SOURCE INFORMATION:
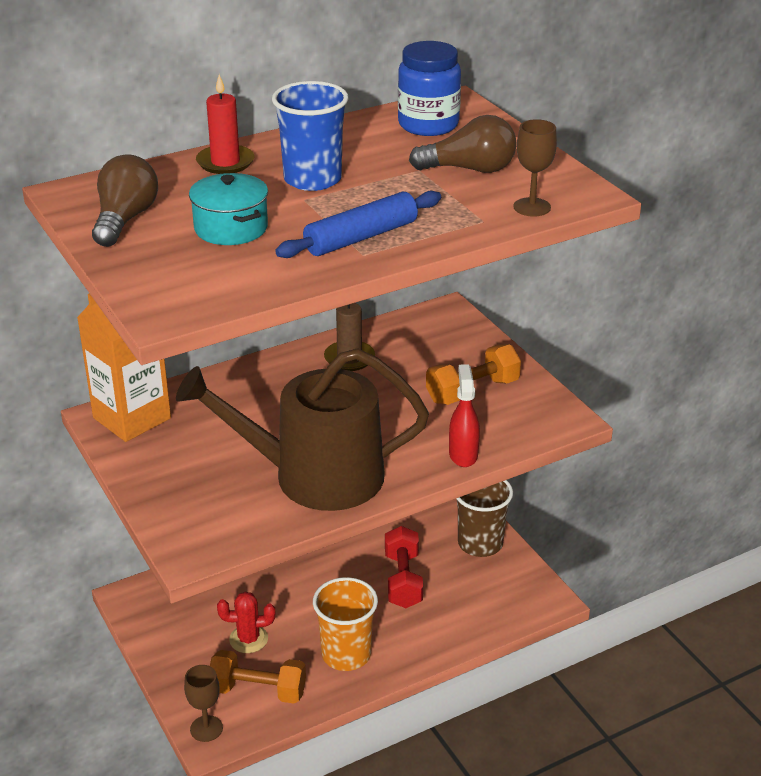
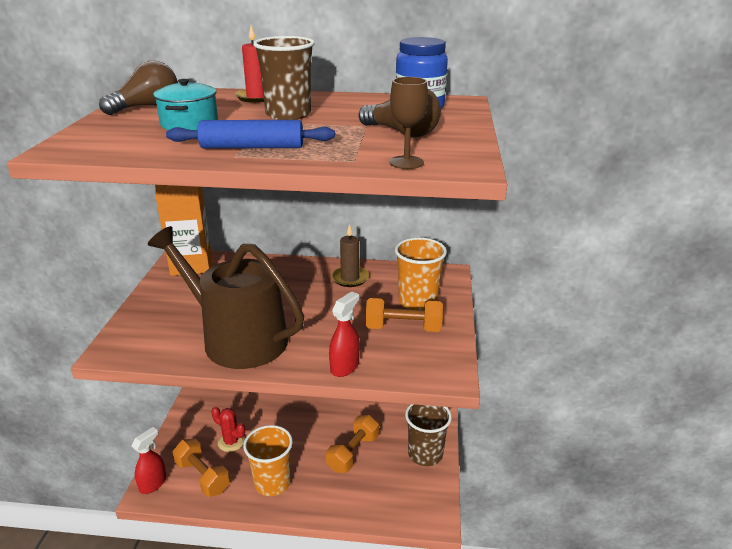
camera: 35 degrees right, 5 degrees down
brown goblet [184,665,223,742] -> red spray bottle [131,427,167,494]
blue cup [272,81,348,191] -> brown cup [253,36,315,120]
red dumbbell [385,526,423,608] -> orange dumbbell [326,415,379,473]
none -> orange cup [395,238,447,310]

ABOUT THIS TASK: Repeat exactly and only the lines from the start of the data above through the line that holds "red dumbbell [385,526,423,608]", inclusive. Pictures do not belong in the copy.

EXERCISE RESULT:
camera: 35 degrees right, 5 degrees down
brown goblet [184,665,223,742] -> red spray bottle [131,427,167,494]
blue cup [272,81,348,191] -> brown cup [253,36,315,120]
red dumbbell [385,526,423,608] -> orange dumbbell [326,415,379,473]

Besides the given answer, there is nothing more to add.